▶ [Aim of the task] Give back only the lines in the records below from the one with "brown circle: (25, 30) -> (38, 39), moved" to the one with "orange line: (19, 328)", both inclusive, word for word.

Data for this task below:

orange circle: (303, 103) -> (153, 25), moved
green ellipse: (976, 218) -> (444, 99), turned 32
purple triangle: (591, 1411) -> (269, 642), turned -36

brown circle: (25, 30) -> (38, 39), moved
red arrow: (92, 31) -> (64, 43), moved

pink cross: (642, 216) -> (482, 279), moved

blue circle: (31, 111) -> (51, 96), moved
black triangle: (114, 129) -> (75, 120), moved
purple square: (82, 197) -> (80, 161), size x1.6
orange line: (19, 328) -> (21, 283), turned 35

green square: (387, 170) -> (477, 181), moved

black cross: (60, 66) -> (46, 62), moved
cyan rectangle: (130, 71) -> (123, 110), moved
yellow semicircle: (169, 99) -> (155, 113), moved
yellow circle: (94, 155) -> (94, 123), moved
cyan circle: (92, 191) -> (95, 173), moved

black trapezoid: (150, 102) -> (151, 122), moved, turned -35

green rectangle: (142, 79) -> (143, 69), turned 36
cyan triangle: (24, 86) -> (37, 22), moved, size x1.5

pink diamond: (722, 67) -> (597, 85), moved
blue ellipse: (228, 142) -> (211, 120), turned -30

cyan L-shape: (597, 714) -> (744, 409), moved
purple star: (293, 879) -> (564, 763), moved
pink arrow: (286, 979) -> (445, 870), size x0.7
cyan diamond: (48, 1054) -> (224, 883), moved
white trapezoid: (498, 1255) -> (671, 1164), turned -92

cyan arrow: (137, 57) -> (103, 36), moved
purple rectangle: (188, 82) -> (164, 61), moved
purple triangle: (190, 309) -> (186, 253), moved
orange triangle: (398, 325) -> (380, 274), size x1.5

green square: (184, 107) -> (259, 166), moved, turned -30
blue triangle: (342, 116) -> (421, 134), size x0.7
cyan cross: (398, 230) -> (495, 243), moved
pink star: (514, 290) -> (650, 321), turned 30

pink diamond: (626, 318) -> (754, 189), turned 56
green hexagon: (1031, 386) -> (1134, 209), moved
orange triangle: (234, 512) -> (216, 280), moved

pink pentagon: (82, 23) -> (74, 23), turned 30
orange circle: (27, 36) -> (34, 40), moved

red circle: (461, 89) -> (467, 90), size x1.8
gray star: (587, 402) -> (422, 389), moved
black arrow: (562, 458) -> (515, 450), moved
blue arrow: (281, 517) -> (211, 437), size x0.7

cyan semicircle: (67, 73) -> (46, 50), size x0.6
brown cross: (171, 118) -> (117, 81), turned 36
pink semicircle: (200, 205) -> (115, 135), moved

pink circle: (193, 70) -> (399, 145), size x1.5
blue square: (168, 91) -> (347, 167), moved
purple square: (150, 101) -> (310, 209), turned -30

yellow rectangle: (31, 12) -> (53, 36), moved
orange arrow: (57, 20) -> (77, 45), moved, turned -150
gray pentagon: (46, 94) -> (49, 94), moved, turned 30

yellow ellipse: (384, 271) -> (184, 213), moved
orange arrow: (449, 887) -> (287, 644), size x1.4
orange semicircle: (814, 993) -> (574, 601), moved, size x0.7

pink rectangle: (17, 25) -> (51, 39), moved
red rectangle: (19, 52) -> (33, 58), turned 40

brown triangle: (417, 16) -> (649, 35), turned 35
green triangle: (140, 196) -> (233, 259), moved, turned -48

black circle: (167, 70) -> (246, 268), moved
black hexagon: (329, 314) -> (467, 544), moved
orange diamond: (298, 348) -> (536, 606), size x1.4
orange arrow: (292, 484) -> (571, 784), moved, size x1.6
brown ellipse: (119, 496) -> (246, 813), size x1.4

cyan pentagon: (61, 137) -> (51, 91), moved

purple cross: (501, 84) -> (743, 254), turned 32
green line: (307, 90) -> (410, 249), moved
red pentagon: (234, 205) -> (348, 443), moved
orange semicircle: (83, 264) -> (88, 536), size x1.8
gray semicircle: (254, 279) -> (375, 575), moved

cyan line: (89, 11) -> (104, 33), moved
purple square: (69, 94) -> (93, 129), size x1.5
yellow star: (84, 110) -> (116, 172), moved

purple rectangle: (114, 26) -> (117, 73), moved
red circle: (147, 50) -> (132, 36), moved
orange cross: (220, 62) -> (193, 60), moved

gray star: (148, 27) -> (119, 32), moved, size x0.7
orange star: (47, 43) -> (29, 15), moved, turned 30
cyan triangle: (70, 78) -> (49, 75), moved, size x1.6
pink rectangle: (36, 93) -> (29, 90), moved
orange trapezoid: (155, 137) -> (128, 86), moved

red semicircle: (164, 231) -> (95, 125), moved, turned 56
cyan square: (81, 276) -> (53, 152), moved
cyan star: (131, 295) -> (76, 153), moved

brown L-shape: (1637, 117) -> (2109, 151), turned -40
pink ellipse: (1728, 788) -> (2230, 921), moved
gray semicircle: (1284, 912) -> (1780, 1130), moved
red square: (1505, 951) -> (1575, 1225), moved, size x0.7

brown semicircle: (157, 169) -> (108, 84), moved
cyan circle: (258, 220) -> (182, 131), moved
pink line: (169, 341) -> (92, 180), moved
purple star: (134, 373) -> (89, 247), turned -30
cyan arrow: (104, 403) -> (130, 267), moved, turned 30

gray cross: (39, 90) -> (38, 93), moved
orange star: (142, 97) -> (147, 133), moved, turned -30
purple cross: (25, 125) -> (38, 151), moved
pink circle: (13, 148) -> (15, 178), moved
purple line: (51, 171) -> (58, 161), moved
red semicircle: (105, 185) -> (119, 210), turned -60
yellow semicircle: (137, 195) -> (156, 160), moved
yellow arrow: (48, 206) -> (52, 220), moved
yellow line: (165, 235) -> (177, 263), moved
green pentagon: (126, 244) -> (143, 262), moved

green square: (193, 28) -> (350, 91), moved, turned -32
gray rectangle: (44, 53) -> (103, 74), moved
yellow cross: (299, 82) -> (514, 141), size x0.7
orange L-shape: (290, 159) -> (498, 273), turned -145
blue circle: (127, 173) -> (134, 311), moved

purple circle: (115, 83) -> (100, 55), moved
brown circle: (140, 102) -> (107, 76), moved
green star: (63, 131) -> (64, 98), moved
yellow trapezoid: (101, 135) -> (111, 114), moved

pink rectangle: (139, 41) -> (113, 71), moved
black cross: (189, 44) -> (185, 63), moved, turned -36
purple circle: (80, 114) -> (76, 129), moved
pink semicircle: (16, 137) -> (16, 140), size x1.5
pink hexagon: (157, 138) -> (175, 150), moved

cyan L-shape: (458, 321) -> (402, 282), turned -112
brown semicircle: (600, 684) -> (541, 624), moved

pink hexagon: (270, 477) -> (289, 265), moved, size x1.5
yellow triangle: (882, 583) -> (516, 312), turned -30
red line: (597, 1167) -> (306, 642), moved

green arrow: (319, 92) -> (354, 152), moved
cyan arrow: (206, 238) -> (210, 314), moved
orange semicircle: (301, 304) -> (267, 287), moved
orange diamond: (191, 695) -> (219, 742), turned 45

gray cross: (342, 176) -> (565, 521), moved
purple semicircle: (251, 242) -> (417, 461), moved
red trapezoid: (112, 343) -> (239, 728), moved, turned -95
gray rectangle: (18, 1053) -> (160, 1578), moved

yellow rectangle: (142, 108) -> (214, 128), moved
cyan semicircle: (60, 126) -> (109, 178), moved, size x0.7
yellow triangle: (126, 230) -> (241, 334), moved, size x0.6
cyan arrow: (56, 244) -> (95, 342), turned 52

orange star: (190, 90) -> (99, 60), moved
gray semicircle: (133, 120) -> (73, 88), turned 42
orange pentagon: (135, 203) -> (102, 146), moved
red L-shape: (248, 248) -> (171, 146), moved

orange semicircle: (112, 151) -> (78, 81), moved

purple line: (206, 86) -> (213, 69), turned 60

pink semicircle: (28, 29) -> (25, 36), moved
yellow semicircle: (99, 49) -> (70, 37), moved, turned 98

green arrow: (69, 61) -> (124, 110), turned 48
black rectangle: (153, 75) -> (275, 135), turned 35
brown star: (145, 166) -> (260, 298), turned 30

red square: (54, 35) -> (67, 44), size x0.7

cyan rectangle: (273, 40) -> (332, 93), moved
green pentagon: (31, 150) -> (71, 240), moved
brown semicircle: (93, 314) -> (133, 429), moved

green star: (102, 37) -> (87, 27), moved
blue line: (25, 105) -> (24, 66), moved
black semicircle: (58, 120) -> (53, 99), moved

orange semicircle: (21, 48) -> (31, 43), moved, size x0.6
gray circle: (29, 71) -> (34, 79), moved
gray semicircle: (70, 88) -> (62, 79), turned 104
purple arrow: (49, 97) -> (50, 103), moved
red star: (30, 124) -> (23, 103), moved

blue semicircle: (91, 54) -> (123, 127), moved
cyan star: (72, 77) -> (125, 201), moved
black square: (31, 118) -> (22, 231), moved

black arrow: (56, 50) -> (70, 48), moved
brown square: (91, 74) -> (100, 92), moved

End of Data for this task.

▶ [Answer for the task]
brown circle: (25, 30) -> (38, 39), moved
red arrow: (92, 31) -> (64, 43), moved

pink cross: (642, 216) -> (482, 279), moved

blue circle: (31, 111) -> (51, 96), moved
black triangle: (114, 129) -> (75, 120), moved
purple square: (82, 197) -> (80, 161), size x1.6
orange line: (19, 328) -> (21, 283), turned 35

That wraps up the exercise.